## Data records

"""

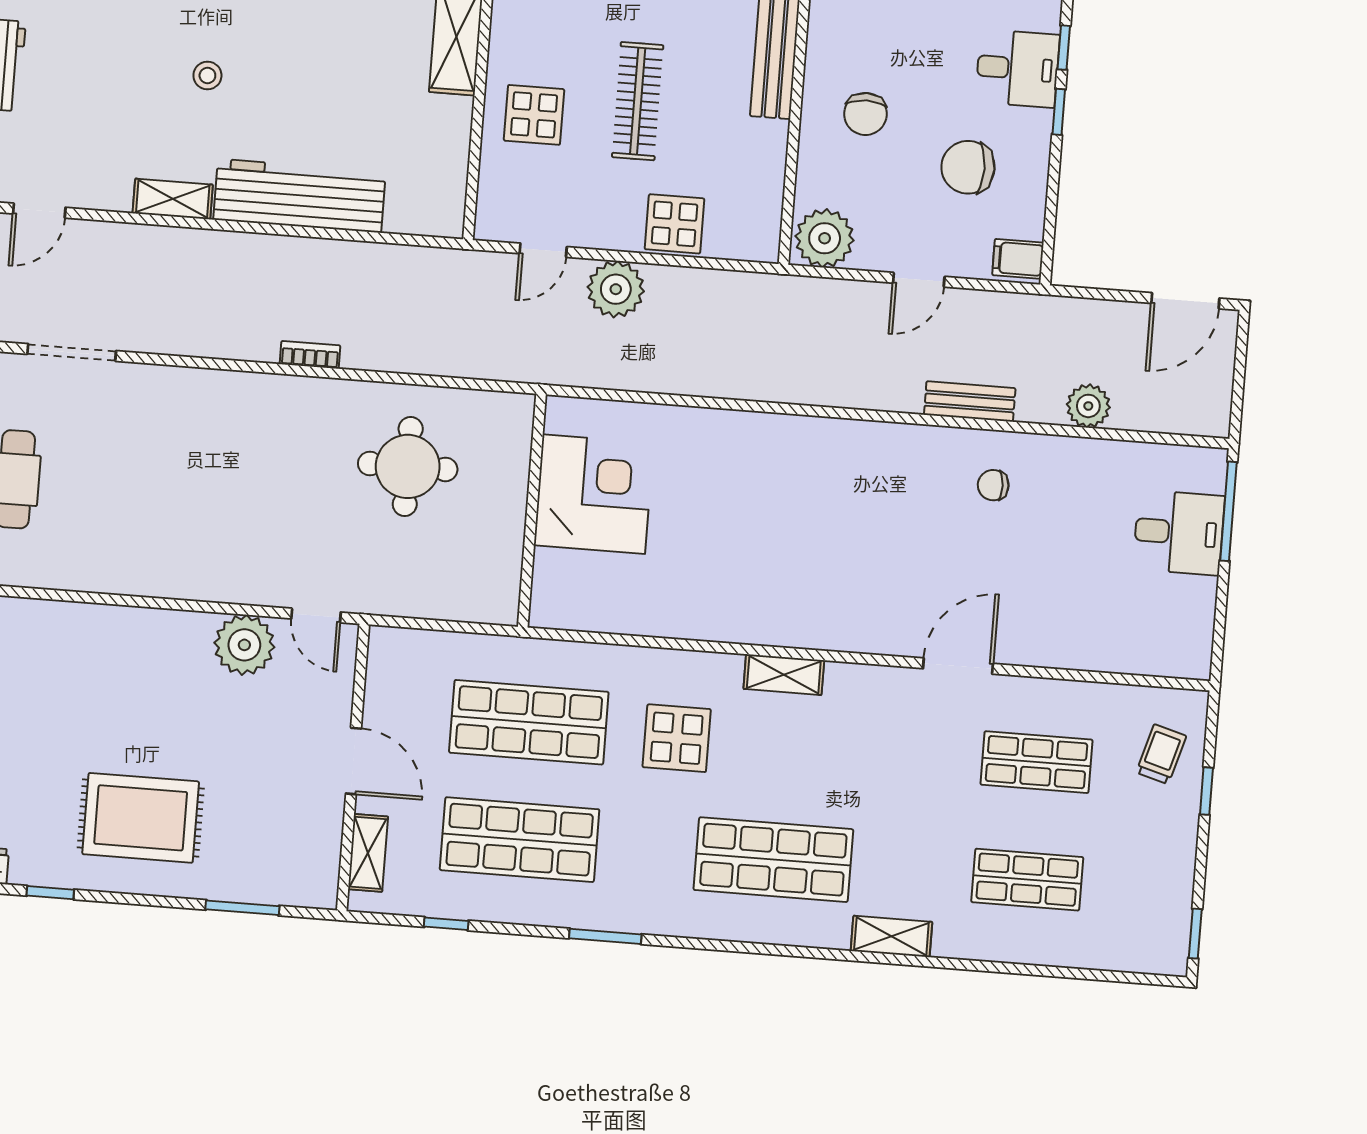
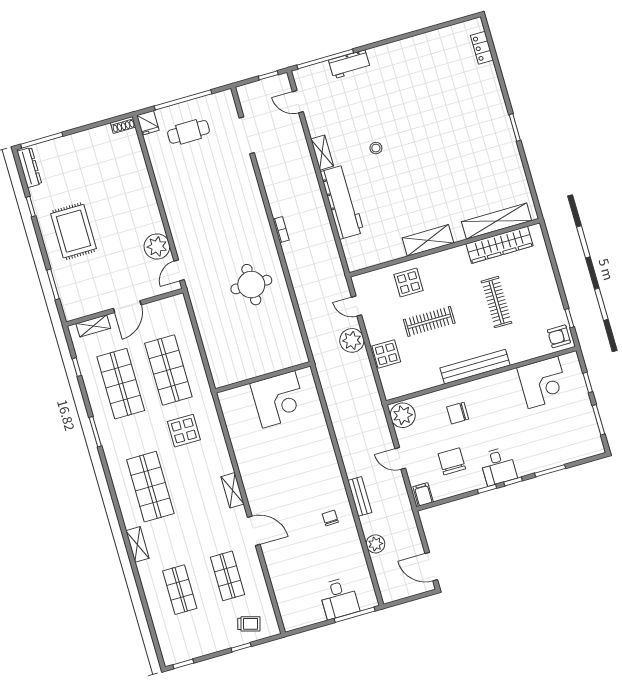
corner desk: (594, 494) -> (279, 399), moved
wall: (532, 511) -> (263, 377), moved
shelving: (784, 675) -> (232, 490), moved

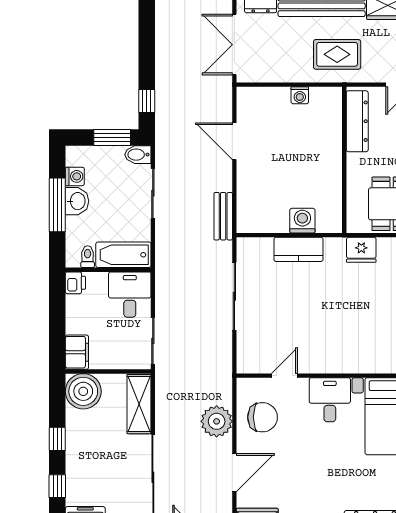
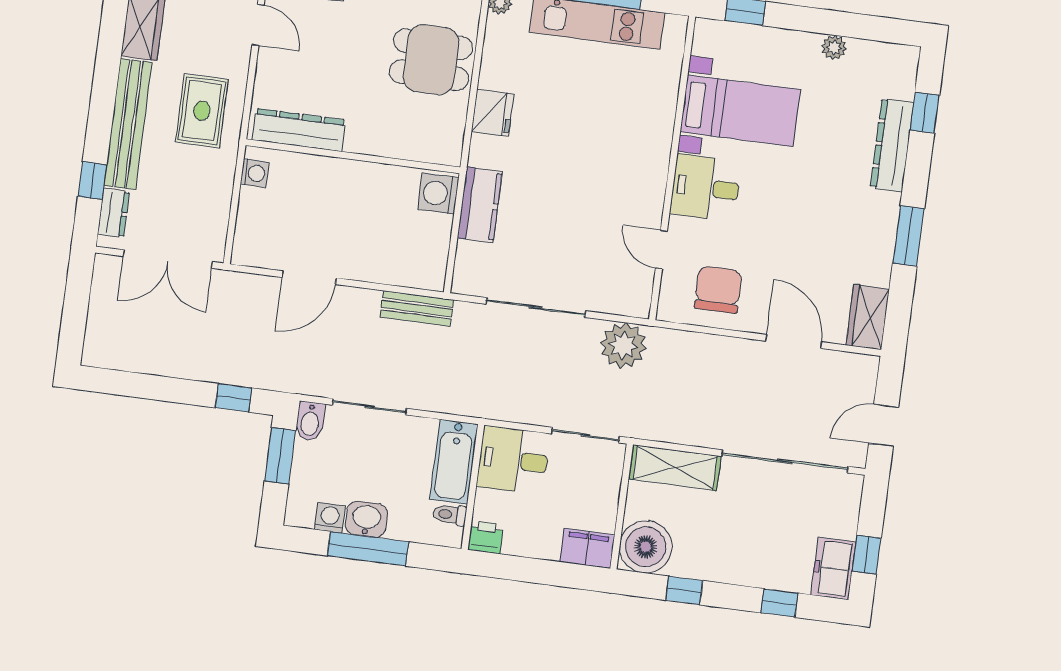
dresser: (357, 121) -> (299, 130), moved
wall: (344, 160) -> (353, 156), moved
plant: (217, 421) -> (623, 345), moved
window: (57, 439) -> (684, 590), moved

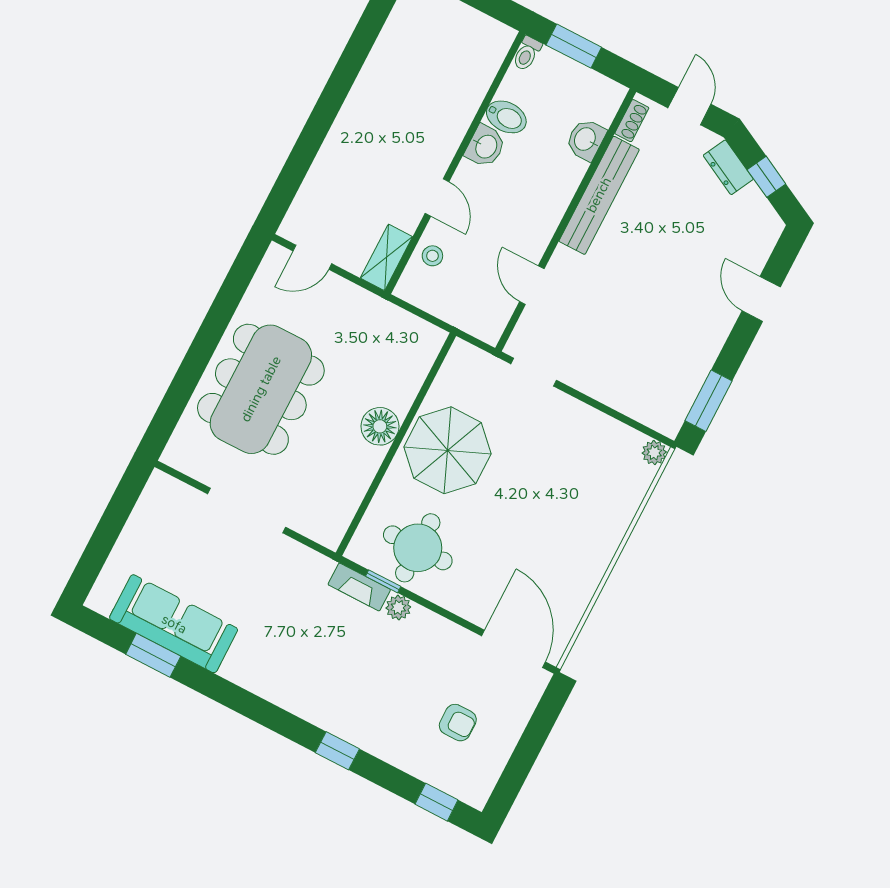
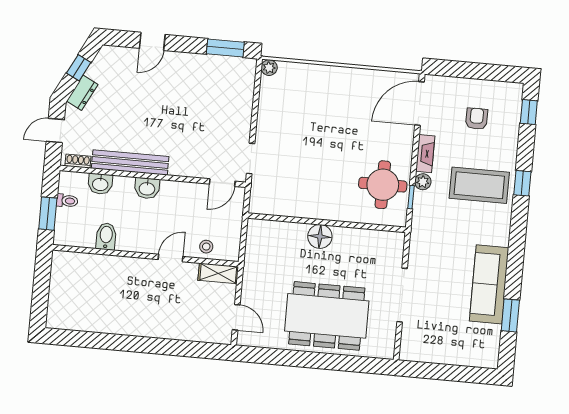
toilet: (527, 54) -> (67, 201), moved
washbasin: (485, 146) -> (147, 188), moved, turned 180
door: (532, 285) -> (222, 183), moved
parasol: (448, 450) -> (318, 191), removed
fireplace: (359, 587) -> (425, 154), moved
sofa: (174, 624) -> (489, 284), moved
coffee table: (360, 687) -> (479, 185), added

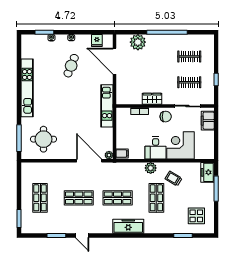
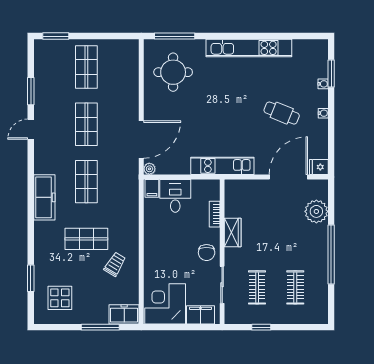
fridge: (97, 41) -> (319, 167), moved
corner desk: (181, 145) -> (165, 304), moved, turned -90
desk: (156, 148) -> (175, 196), moved, turned 90
plant: (151, 168) -> (131, 230), removed
shop shelf: (40, 198) -> (86, 67), turned 90

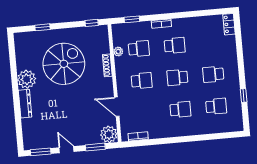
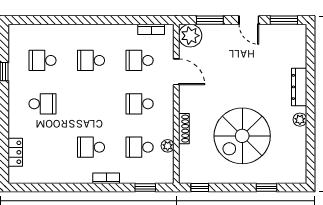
locker: (229, 24) -> (15, 152), moved
school desk: (177, 77) -> (140, 60), moved, turned 180
plant: (27, 79) -> (300, 120), width x0.53, depth x0.53

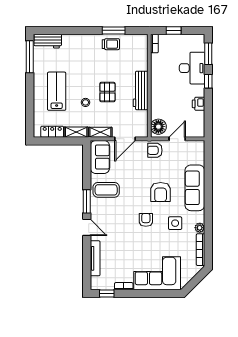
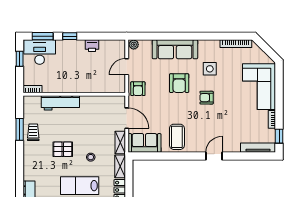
window: (174, 30) -> (20, 59), moved
desk: (192, 68) -> (40, 52), moved
workbench: (141, 90) -> (60, 103), moved
pallet: (107, 92) -> (63, 149), moved
floor lamp: (158, 127) -> (115, 85), removed
door: (177, 139) -> (127, 67), hinge flipped
armchair: (161, 192) -> (179, 83), turned 90
window: (87, 201) -> (188, 156), removed
plant: (200, 228) -> (134, 45), moved
tv unit: (95, 258) -> (258, 148), moved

"""

## Problem statement
Looking at the records above, count the lines with the word "desk" in them; reply with the number only.

## Solved problem
5